■ Work required
Write out, unchanged, the lines from the one holding "C2: 470nF (GND, U3/MCLR)" to the close of the listing. Both the first and last lines belong in it.

*** Records for the task ***

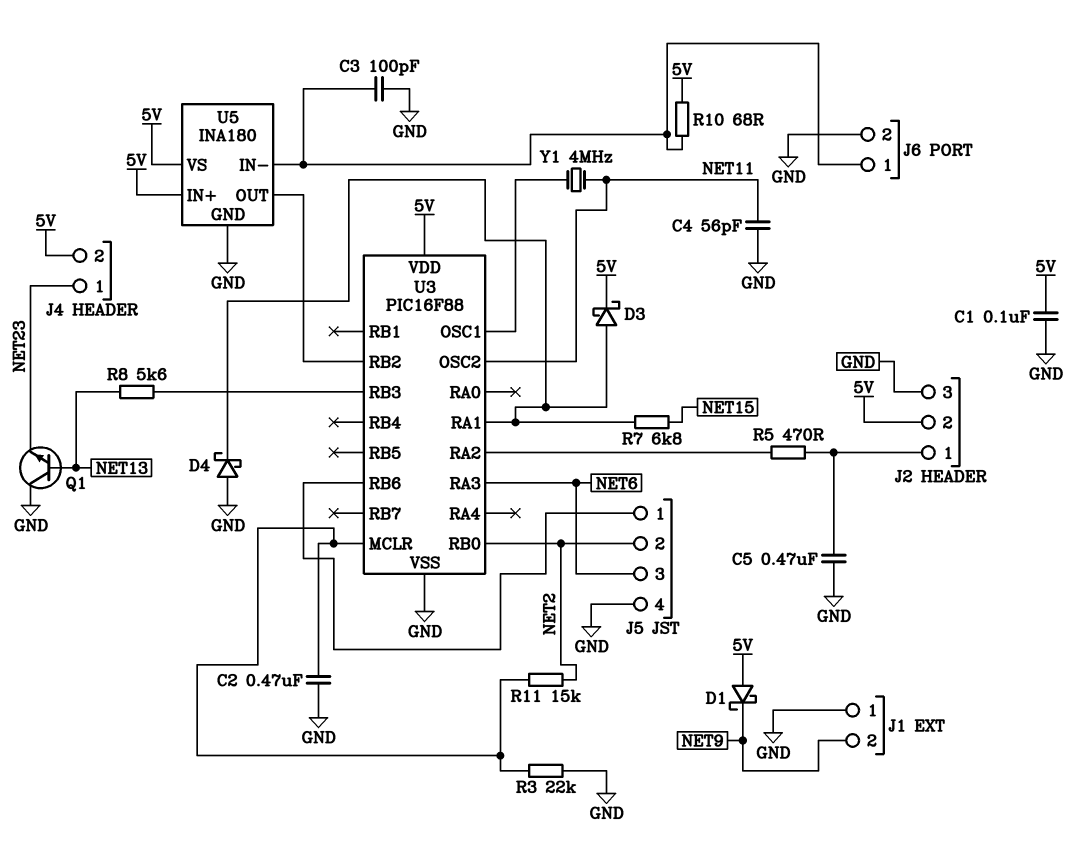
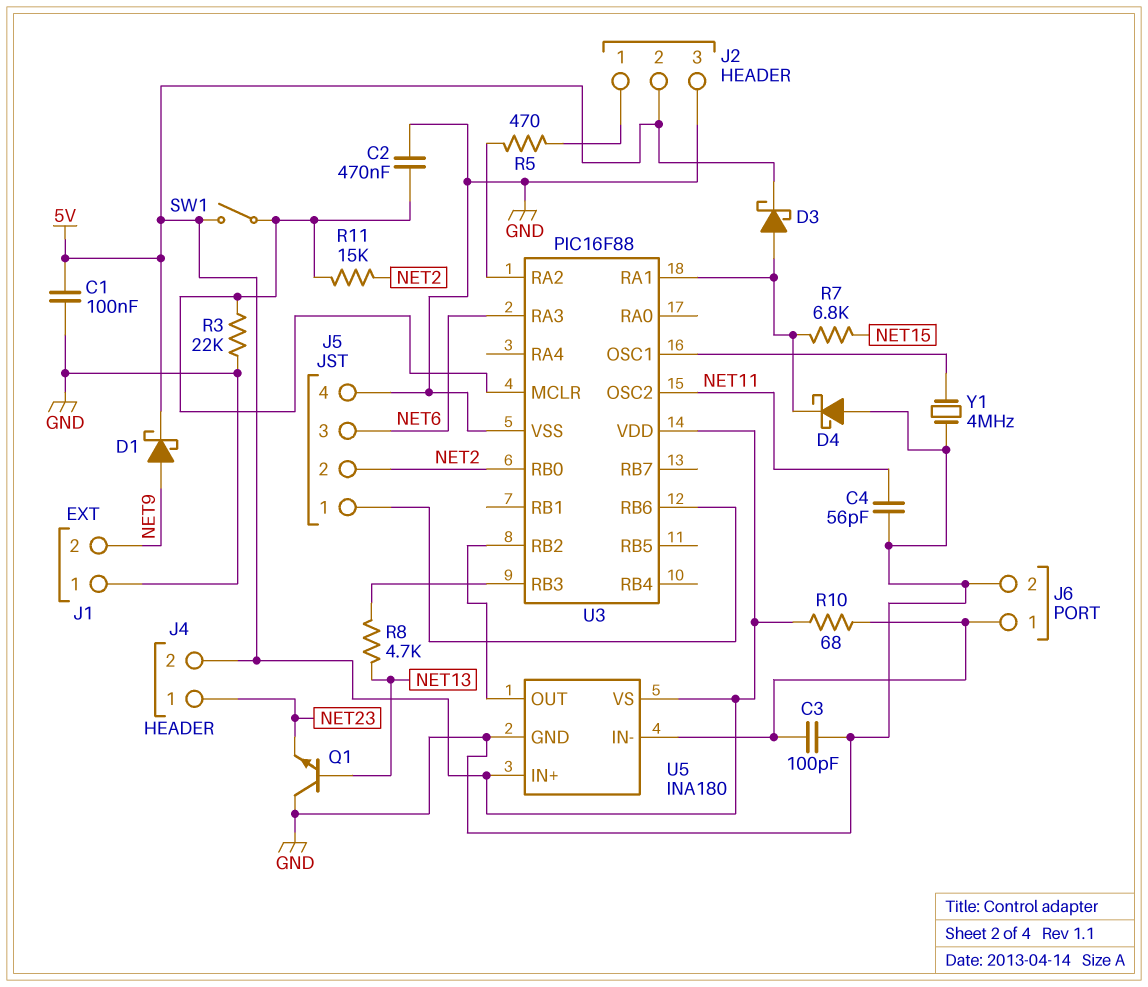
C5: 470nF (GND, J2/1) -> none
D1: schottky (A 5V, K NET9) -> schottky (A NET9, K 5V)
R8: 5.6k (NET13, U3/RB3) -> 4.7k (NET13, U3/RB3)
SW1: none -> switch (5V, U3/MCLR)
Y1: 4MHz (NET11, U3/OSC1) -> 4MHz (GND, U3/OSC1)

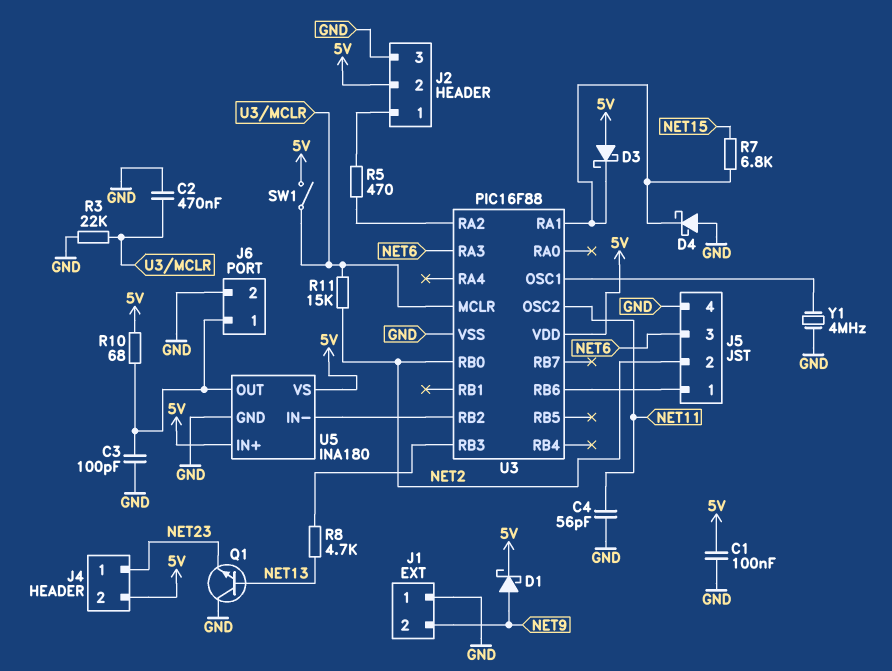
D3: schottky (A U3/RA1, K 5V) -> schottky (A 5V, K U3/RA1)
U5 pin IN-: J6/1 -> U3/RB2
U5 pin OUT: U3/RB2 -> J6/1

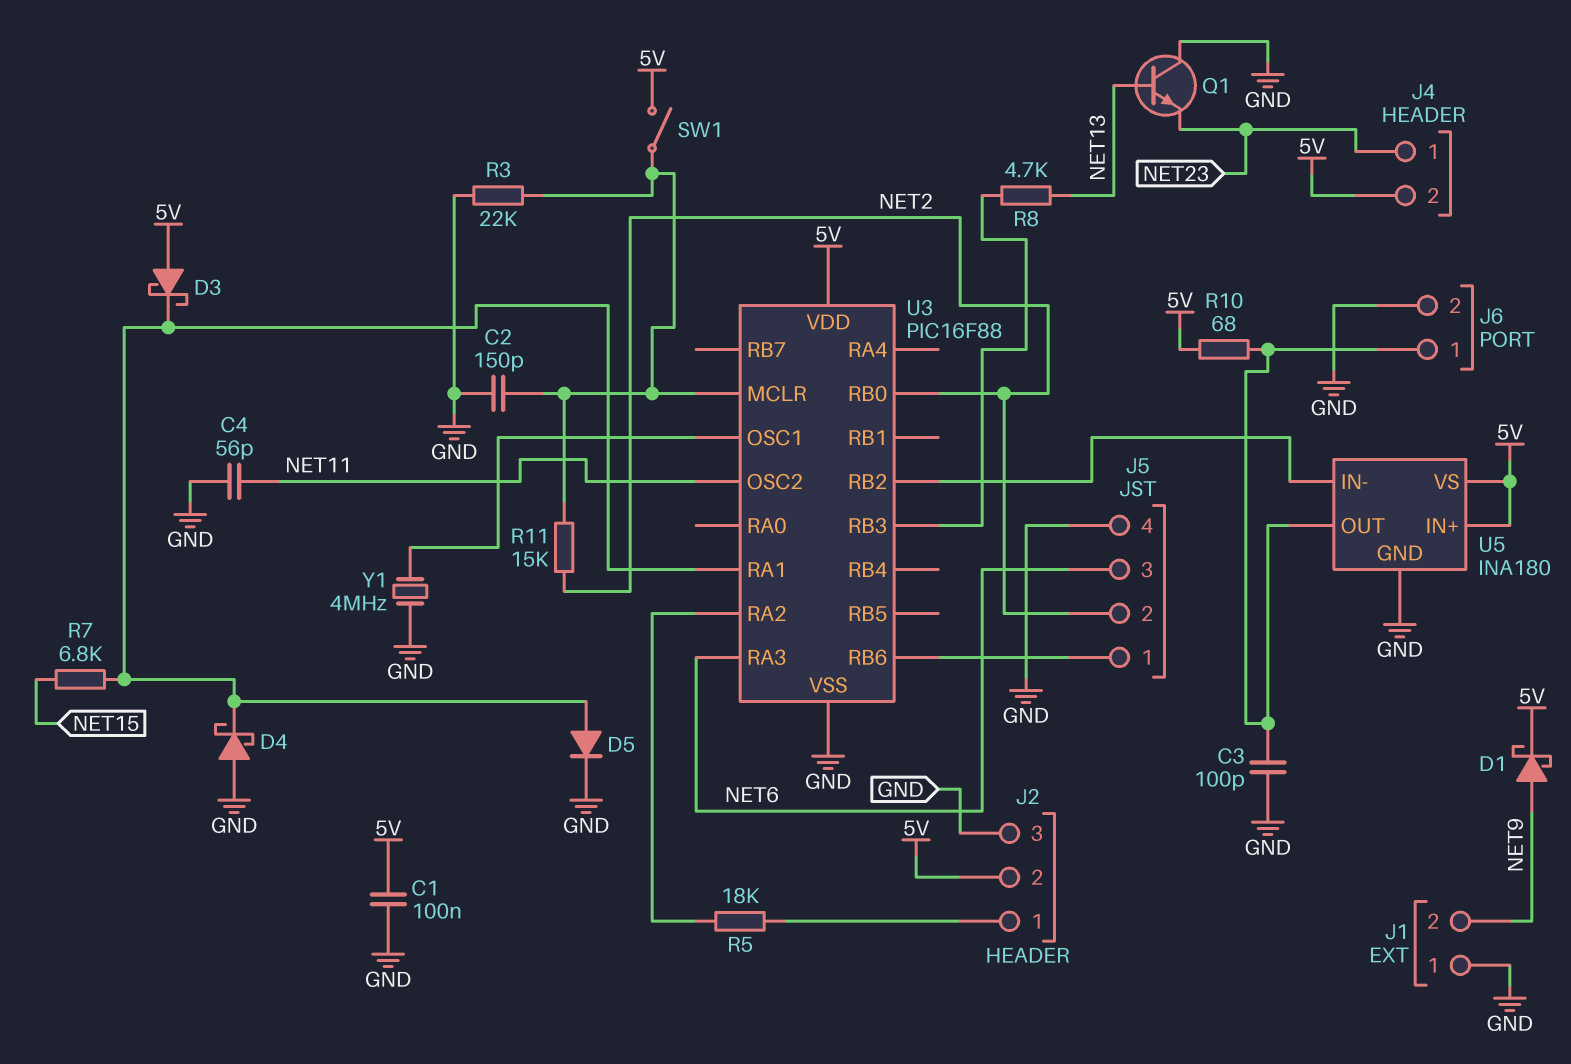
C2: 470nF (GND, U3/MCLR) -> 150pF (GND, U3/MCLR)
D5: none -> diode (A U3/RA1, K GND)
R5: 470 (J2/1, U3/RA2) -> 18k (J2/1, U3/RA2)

*** End of Records for the task ***

■ Solved problem
C2: 470nF (GND, U3/MCLR) -> 150pF (GND, U3/MCLR)
D5: none -> diode (A U3/RA1, K GND)
R5: 470 (J2/1, U3/RA2) -> 18k (J2/1, U3/RA2)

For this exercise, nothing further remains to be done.